**ASSIGNED TASK:**
When you restate the data, keep every word as it is and drop the images.

**DATA SHOWN:**
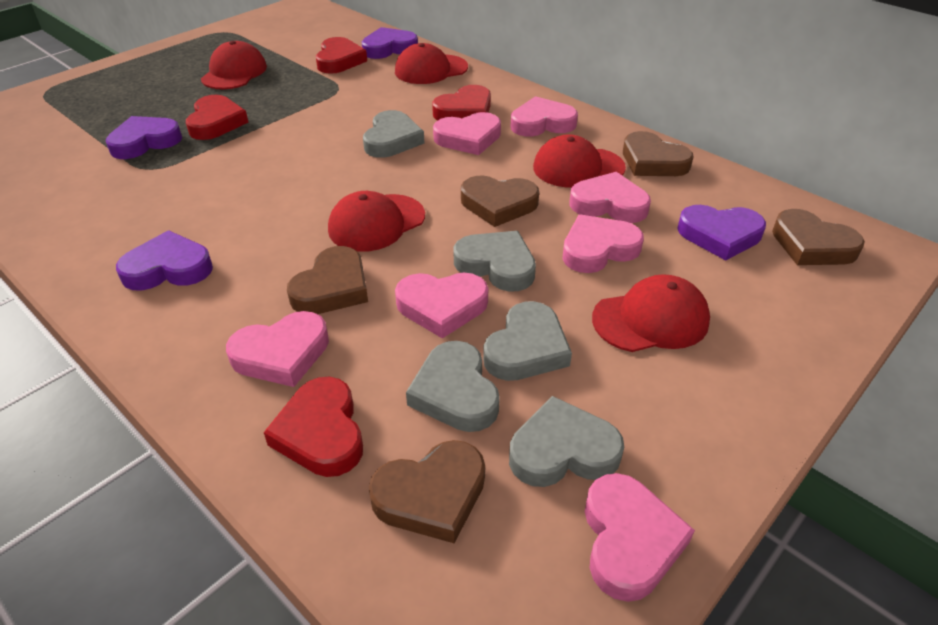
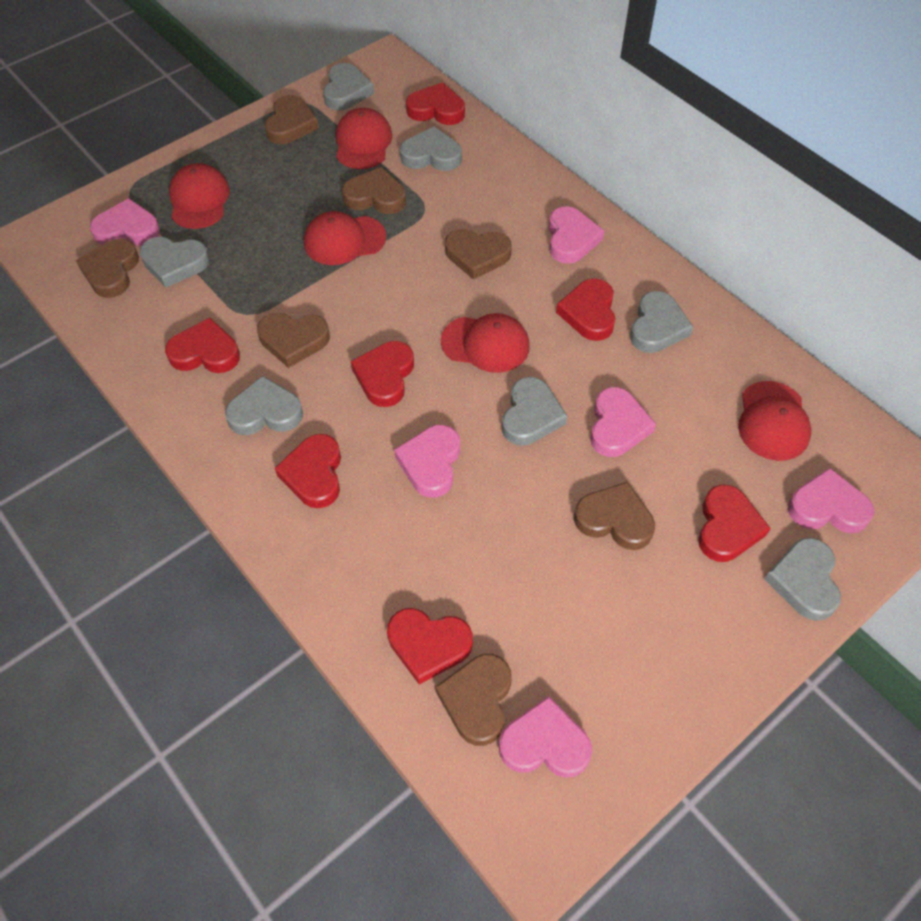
brown heart: 5 -> 7
grey heart: 5 -> 7
pink heart: 7 -> 6
purple heart: 4 -> 0
red heart: 4 -> 7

**RESULT OF THE EXERCISE:**
brown heart: 5 -> 7
grey heart: 5 -> 7
pink heart: 7 -> 6
purple heart: 4 -> 0
red heart: 4 -> 7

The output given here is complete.